Turn every line of the records below into a numbered list, leaving out any blank lines.

» **Listed records**
####
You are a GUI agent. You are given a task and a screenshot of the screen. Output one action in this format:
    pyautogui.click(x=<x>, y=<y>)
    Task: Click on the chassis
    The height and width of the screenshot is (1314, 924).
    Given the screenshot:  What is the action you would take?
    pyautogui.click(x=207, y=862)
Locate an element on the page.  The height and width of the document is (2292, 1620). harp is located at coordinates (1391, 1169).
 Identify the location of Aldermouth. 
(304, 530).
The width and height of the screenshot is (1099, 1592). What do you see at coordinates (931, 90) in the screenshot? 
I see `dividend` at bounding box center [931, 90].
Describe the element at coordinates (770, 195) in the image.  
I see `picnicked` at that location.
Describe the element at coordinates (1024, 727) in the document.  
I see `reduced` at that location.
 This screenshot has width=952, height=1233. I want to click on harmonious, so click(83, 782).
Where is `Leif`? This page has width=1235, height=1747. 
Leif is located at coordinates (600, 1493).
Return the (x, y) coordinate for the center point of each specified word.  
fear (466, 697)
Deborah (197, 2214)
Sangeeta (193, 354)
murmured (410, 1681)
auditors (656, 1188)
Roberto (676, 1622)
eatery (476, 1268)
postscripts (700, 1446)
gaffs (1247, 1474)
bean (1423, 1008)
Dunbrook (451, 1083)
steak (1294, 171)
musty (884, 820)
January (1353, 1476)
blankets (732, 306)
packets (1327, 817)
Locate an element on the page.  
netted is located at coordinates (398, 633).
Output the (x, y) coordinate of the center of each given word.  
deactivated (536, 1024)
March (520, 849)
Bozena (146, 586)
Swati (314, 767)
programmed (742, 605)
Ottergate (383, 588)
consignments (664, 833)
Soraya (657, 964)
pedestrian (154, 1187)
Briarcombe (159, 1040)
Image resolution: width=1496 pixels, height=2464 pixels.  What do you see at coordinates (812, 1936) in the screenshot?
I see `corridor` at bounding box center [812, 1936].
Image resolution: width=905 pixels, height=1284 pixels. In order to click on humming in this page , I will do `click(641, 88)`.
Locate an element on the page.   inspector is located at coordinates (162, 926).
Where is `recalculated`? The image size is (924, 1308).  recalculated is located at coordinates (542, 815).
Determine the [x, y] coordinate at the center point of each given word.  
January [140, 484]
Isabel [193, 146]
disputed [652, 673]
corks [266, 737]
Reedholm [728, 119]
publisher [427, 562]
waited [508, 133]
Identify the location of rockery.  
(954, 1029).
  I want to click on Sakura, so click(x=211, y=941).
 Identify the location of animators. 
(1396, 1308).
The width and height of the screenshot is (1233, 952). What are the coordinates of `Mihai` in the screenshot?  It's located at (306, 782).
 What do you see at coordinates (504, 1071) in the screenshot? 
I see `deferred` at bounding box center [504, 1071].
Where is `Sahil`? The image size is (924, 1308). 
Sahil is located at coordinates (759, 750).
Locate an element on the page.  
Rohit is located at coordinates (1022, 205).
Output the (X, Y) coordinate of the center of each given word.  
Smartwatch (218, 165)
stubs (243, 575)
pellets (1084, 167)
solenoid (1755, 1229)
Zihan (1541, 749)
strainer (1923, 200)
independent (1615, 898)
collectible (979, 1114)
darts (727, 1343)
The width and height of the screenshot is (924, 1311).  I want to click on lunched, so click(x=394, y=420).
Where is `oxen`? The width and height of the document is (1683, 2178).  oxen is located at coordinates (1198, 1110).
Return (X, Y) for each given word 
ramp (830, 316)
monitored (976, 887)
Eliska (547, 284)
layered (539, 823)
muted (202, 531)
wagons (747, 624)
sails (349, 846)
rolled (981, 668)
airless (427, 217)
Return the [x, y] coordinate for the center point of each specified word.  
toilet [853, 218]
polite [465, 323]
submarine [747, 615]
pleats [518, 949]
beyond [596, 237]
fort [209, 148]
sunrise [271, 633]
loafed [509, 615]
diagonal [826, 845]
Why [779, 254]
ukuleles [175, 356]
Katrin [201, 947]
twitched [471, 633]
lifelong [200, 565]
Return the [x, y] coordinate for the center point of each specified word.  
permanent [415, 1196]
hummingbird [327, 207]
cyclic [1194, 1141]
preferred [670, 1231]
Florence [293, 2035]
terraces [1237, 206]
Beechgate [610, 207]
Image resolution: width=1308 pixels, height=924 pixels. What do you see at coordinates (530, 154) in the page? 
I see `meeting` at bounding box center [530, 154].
####
» **Answer below**
1. You are a GUI agent. You are given a task and a screenshot of the screen. Output one action in this format:
2.     pyautogui.click(x=<x>, y=<y>)
3.     Task: Click on the chassis
4.     The height and width of the screenshot is (1314, 924).
5.     Given the screenshot:  What is the action you would take?
6.     pyautogui.click(x=207, y=862)
7. Locate an element on the page.  The height and width of the document is (2292, 1620). harp is located at coordinates (1391, 1169).
8.  Identify the location of Aldermouth. 
9. (304, 530).
10. The width and height of the screenshot is (1099, 1592). What do you see at coordinates (931, 90) in the screenshot? 
11. I see `dividend` at bounding box center [931, 90].
12. Describe the element at coordinates (770, 195) in the image.  
13. I see `picnicked` at that location.
14. Describe the element at coordinates (1024, 727) in the document.  
15. I see `reduced` at that location.
16.  This screenshot has width=952, height=1233. I want to click on harmonious, so click(83, 782).
17. Where is `Leif`? This page has width=1235, height=1747. 
18. Leif is located at coordinates (600, 1493).
19. Return the (x, y) coordinate for the center point of each specified word.  
20. fear (466, 697)
21. Deborah (197, 2214)
22. Sangeeta (193, 354)
23. murmured (410, 1681)
24. auditors (656, 1188)
25. Roberto (676, 1622)
26. eatery (476, 1268)
27. postscripts (700, 1446)
28. gaffs (1247, 1474)
29. bean (1423, 1008)
30. Dunbrook (451, 1083)
31. steak (1294, 171)
32. musty (884, 820)
33. January (1353, 1476)
34. blankets (732, 306)
35. packets (1327, 817)
36. Locate an element on the page.  
37. netted is located at coordinates (398, 633).
38. Output the (x, y) coordinate of the center of each given word.  
39. deactivated (536, 1024)
40. March (520, 849)
41. Bozena (146, 586)
42. Swati (314, 767)
43. programmed (742, 605)
44. Ottergate (383, 588)
45. consignments (664, 833)
46. Soraya (657, 964)
47. pedestrian (154, 1187)
48. Briarcombe (159, 1040)
49. Image resolution: width=1496 pixels, height=2464 pixels.  What do you see at coordinates (812, 1936) in the screenshot?
50. I see `corridor` at bounding box center [812, 1936].
51. Image resolution: width=905 pixels, height=1284 pixels. In order to click on humming in this page , I will do `click(641, 88)`.
52. Locate an element on the page.   inspector is located at coordinates (162, 926).
53. Where is `recalculated`? The image size is (924, 1308).  recalculated is located at coordinates (542, 815).
54. Determine the [x, y] coordinate at the center point of each given word.  
55. January [140, 484]
56. Isabel [193, 146]
57. disputed [652, 673]
58. corks [266, 737]
59. Reedholm [728, 119]
60. publisher [427, 562]
61. waited [508, 133]
62. Identify the location of rockery.  
63. (954, 1029).
64.   I want to click on Sakura, so click(x=211, y=941).
65.  Identify the location of animators. 
66. (1396, 1308).
67. The width and height of the screenshot is (1233, 952). What are the coordinates of `Mihai` in the screenshot?  It's located at (306, 782).
68.  What do you see at coordinates (504, 1071) in the screenshot? 
69. I see `deferred` at bounding box center [504, 1071].
70. Where is `Sahil`? The image size is (924, 1308). 
71. Sahil is located at coordinates (759, 750).
72. Locate an element on the page.  
73. Rohit is located at coordinates (1022, 205).
74. Output the (X, Y) coordinate of the center of each given word.  
75. Smartwatch (218, 165)
76. stubs (243, 575)
77. pellets (1084, 167)
78. solenoid (1755, 1229)
79. Zihan (1541, 749)
80. strainer (1923, 200)
81. independent (1615, 898)
82. collectible (979, 1114)
83. darts (727, 1343)
84. The width and height of the screenshot is (924, 1311).  I want to click on lunched, so click(x=394, y=420).
85. Where is `oxen`? The width and height of the document is (1683, 2178).  oxen is located at coordinates (1198, 1110).
86. Return (X, Y) for each given word 
87. ramp (830, 316)
88. monitored (976, 887)
89. Eliska (547, 284)
90. layered (539, 823)
91. muted (202, 531)
92. wagons (747, 624)
93. sails (349, 846)
94. rolled (981, 668)
95. airless (427, 217)
96. Return the [x, y] coordinate for the center point of each specified word.  
97. toilet [853, 218]
98. polite [465, 323]
99. submarine [747, 615]
100. pleats [518, 949]
101. beyond [596, 237]
102. fort [209, 148]
103. sunrise [271, 633]
104. loafed [509, 615]
105. diagonal [826, 845]
106. Why [779, 254]
107. ukuleles [175, 356]
108. Katrin [201, 947]
109. twitched [471, 633]
110. lifelong [200, 565]
111. Return the [x, y] coordinate for the center point of each specified word.  
112. permanent [415, 1196]
113. hummingbird [327, 207]
114. cyclic [1194, 1141]
115. preferred [670, 1231]
116. Florence [293, 2035]
117. terraces [1237, 206]
118. Beechgate [610, 207]
119. Image resolution: width=1308 pixels, height=924 pixels. What do you see at coordinates (530, 154) in the page? 
120. I see `meeting` at bounding box center [530, 154].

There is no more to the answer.